PROBLEM REQUIREMENTS: Scan the data below. Pull out each line where "yellow" occurs.

(Data extracted from a collection)
**********

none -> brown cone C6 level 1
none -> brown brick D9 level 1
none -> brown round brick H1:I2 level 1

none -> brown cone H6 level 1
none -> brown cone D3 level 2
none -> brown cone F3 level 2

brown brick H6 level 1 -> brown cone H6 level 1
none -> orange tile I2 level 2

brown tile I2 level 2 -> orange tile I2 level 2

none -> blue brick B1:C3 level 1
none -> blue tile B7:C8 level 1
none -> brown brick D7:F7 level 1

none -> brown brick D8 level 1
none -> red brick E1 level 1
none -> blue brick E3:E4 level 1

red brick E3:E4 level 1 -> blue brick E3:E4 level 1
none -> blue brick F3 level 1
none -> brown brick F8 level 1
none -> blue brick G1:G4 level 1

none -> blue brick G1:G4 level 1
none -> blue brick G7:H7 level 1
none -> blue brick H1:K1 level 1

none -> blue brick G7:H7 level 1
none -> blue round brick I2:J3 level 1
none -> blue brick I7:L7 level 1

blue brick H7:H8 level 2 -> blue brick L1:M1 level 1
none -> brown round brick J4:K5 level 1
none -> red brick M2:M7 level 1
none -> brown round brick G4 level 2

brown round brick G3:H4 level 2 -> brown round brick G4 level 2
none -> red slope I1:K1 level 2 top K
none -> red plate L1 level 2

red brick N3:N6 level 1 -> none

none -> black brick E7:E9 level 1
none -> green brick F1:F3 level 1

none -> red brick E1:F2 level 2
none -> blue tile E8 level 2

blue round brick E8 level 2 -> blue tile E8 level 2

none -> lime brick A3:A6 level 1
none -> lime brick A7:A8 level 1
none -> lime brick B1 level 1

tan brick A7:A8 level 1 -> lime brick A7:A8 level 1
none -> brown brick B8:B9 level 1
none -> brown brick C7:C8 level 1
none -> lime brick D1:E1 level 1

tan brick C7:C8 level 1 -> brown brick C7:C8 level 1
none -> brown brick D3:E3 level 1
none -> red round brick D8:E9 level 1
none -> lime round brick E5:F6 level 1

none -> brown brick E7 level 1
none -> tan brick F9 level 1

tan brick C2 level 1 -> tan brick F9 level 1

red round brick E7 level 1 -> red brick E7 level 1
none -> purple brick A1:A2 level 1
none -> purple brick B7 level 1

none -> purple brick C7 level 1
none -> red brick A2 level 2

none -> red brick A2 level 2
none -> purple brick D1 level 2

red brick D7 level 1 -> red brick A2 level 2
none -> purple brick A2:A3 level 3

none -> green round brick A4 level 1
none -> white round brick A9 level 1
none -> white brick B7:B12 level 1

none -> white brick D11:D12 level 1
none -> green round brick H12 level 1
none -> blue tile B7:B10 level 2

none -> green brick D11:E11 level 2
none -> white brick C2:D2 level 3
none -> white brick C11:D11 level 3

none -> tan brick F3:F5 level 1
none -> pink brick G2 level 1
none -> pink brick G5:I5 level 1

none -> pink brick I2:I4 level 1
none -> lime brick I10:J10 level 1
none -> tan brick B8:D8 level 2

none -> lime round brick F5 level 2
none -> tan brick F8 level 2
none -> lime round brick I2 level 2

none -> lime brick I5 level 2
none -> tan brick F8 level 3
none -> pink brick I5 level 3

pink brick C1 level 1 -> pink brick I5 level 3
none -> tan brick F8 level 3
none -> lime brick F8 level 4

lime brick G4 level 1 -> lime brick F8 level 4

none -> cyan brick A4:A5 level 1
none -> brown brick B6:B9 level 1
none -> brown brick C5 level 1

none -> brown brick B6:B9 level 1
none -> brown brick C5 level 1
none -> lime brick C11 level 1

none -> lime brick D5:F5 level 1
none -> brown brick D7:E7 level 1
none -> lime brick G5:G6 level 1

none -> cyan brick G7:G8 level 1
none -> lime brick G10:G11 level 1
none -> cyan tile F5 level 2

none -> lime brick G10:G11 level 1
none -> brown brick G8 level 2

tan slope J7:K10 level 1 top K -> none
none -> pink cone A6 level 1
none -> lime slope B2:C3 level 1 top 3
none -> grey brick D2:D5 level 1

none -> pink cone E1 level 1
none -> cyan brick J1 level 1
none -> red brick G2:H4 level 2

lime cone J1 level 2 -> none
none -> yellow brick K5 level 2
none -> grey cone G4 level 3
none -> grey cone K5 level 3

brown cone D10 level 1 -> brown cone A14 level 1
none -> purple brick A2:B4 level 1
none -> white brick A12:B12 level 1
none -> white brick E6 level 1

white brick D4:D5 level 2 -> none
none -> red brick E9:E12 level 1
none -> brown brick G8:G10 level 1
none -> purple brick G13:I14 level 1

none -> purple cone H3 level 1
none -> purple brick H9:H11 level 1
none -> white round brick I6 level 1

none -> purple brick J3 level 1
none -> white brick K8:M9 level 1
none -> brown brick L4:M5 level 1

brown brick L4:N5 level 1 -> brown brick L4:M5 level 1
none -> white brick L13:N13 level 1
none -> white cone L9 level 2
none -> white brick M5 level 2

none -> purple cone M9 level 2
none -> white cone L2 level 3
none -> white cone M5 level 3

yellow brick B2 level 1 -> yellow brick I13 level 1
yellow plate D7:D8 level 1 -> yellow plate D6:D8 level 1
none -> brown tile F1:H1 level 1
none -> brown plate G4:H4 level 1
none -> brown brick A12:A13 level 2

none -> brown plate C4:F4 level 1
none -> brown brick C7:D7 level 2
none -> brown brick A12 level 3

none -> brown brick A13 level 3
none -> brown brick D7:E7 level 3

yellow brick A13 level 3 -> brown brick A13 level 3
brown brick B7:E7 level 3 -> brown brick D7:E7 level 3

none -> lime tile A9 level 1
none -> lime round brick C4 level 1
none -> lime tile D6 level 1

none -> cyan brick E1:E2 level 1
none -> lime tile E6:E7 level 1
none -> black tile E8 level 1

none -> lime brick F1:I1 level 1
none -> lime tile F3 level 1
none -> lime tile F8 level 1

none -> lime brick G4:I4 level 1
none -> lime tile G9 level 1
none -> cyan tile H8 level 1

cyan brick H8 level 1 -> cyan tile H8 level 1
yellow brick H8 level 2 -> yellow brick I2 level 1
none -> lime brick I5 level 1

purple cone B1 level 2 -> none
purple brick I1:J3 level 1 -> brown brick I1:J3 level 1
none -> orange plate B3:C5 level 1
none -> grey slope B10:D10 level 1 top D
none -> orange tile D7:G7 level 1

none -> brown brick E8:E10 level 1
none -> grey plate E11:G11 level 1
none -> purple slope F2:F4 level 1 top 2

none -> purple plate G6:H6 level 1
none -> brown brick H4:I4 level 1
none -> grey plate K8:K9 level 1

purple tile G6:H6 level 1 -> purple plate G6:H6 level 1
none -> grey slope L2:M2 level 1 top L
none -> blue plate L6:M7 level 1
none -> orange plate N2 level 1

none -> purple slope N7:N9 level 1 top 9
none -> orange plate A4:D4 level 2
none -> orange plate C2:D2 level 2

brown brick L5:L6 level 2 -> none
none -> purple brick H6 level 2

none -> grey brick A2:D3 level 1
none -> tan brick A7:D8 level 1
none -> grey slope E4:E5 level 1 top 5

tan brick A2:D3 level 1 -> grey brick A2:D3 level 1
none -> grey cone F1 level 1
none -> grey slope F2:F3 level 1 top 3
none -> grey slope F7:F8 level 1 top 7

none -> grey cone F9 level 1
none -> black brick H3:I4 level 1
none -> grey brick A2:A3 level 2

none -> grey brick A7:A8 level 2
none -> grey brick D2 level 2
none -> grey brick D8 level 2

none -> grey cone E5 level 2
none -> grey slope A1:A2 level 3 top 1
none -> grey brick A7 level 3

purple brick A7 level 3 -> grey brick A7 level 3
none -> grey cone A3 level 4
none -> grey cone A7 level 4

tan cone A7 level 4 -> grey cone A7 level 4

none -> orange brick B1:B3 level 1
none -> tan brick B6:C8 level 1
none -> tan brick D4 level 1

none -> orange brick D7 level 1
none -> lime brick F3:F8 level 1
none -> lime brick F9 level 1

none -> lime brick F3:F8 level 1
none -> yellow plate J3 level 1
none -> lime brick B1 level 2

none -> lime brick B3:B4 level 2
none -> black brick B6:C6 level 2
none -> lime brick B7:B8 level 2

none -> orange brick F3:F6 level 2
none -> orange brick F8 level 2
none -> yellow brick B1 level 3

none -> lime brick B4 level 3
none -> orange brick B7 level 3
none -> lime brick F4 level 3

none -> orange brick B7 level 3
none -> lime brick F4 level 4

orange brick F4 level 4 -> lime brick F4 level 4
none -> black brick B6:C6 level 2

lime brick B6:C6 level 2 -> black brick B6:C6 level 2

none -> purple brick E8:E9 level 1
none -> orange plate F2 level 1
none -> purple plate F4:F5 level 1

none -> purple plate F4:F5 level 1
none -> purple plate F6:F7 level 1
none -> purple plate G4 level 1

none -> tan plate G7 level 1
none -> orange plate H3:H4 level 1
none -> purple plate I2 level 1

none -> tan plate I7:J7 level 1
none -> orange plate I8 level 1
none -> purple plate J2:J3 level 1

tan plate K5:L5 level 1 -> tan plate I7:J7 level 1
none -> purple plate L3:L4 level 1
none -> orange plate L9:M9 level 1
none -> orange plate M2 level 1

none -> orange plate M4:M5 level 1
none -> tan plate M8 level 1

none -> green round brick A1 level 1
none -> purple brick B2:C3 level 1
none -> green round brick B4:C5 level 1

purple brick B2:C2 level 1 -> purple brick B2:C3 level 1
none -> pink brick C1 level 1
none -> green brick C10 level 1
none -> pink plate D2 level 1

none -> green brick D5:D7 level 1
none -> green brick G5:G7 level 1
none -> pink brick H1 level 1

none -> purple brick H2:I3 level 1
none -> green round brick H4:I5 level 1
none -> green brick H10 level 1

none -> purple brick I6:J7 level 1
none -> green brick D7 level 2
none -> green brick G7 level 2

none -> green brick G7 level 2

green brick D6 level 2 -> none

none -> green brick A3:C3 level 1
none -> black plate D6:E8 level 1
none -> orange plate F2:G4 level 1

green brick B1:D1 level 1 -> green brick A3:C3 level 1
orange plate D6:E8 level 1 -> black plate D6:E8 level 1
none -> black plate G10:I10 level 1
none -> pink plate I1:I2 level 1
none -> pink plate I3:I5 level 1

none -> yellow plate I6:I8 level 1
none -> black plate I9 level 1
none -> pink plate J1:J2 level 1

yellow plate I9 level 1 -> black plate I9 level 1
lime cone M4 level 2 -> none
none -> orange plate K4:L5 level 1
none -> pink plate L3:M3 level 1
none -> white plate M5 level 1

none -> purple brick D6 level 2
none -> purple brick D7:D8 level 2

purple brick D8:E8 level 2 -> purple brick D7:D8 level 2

**********

YOUR SOLUTION:
none -> yellow brick K5 level 2
yellow brick B2 level 1 -> yellow brick I13 level 1
yellow plate D7:D8 level 1 -> yellow plate D6:D8 level 1
yellow brick A13 level 3 -> brown brick A13 level 3
yellow brick H8 level 2 -> yellow brick I2 level 1
none -> yellow plate J3 level 1
none -> yellow brick B1 level 3
none -> yellow plate I6:I8 level 1
yellow plate I9 level 1 -> black plate I9 level 1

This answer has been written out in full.